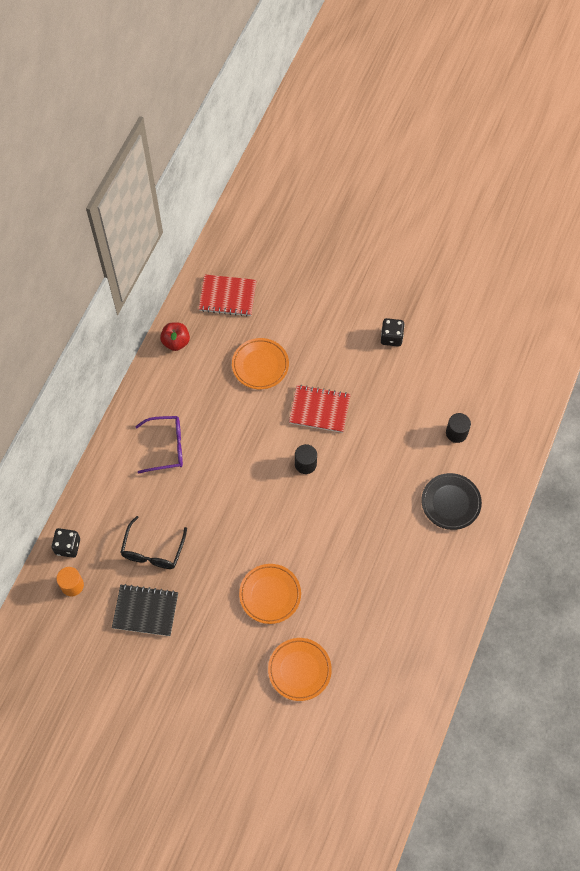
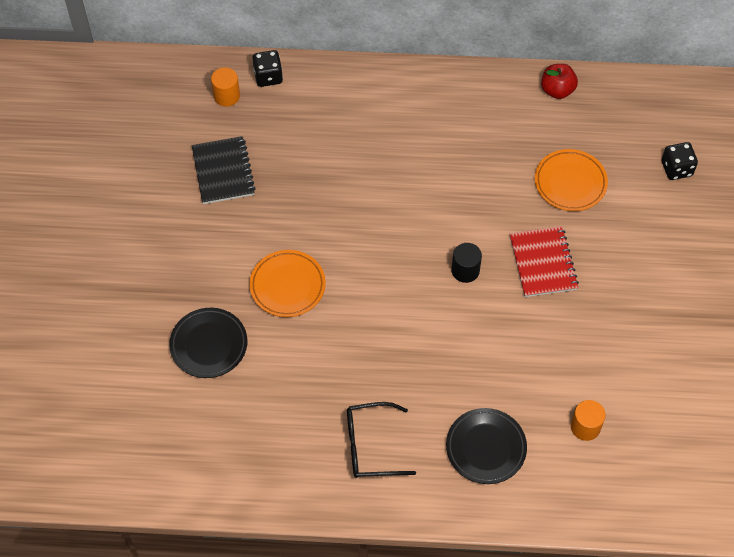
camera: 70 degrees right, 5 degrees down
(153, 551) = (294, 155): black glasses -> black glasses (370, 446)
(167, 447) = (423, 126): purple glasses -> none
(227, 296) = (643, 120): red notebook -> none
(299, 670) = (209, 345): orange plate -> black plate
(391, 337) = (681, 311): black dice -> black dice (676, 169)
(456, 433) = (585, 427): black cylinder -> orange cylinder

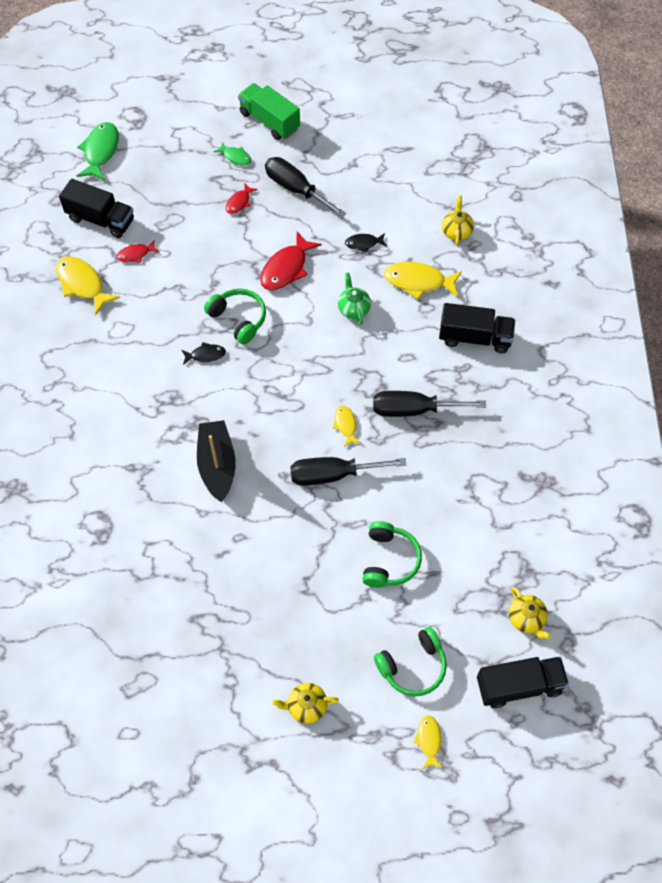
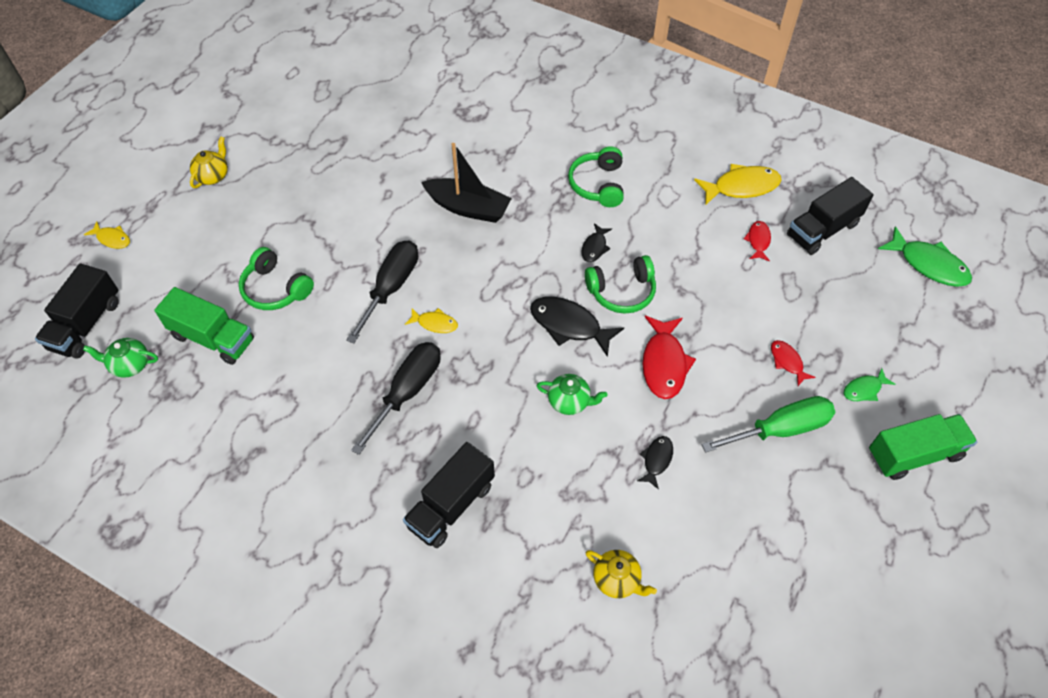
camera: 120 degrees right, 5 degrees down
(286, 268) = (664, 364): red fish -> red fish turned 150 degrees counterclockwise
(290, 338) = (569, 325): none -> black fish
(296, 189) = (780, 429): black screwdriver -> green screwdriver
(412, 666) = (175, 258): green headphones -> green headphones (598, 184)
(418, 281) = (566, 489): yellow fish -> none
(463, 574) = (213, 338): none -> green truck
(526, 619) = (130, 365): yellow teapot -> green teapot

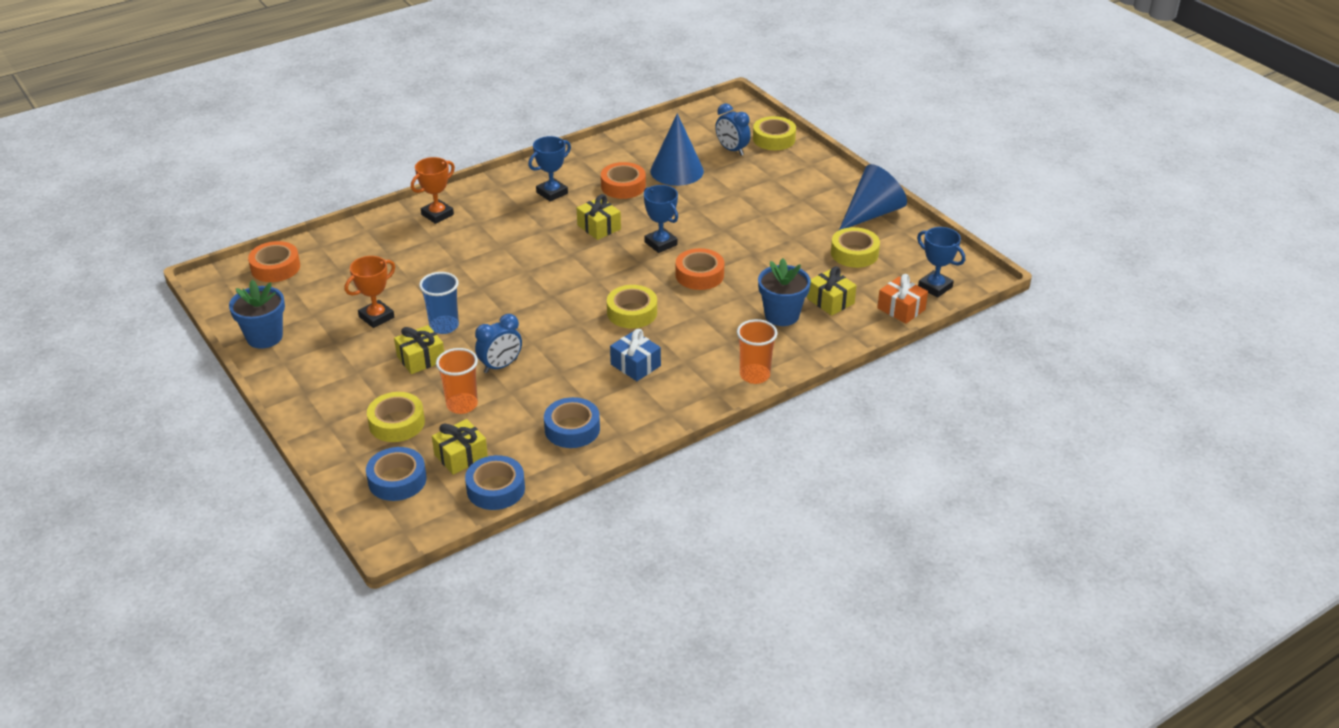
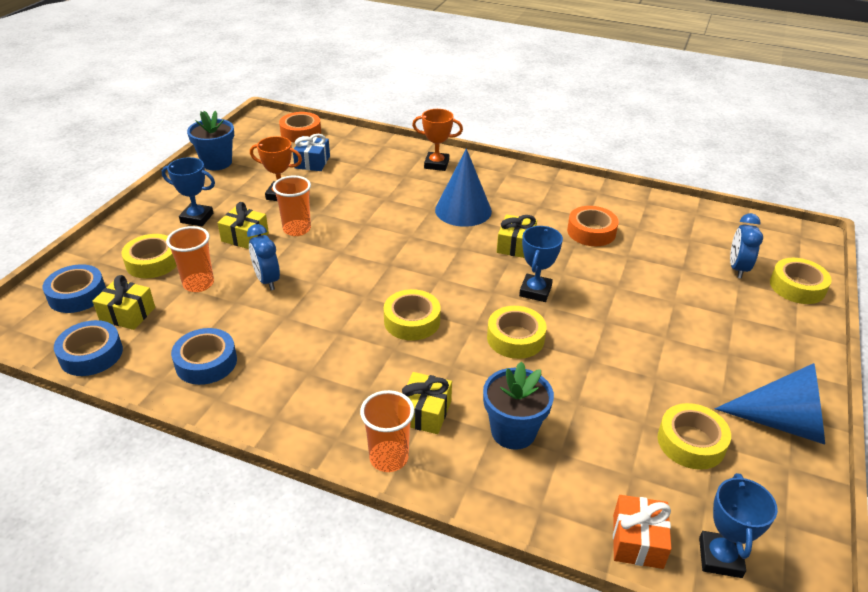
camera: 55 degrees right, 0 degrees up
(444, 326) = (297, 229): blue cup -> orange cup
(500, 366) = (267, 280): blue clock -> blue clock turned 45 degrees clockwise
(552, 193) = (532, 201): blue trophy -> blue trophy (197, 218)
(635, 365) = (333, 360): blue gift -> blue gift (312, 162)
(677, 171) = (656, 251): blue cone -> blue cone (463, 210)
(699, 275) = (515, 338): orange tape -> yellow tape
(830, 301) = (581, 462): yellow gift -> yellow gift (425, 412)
━━━━━━
• _YOUR INSTRUCTIONS_: If a line in the records above includes the string "green", copy it.

• _OUTPUT FOR THIS TASK_:
(296, 189) = (780, 429): black screwdriver -> green screwdriver
(412, 666) = (175, 258): green headphones -> green headphones (598, 184)
(463, 574) = (213, 338): none -> green truck
(526, 619) = (130, 365): yellow teapot -> green teapot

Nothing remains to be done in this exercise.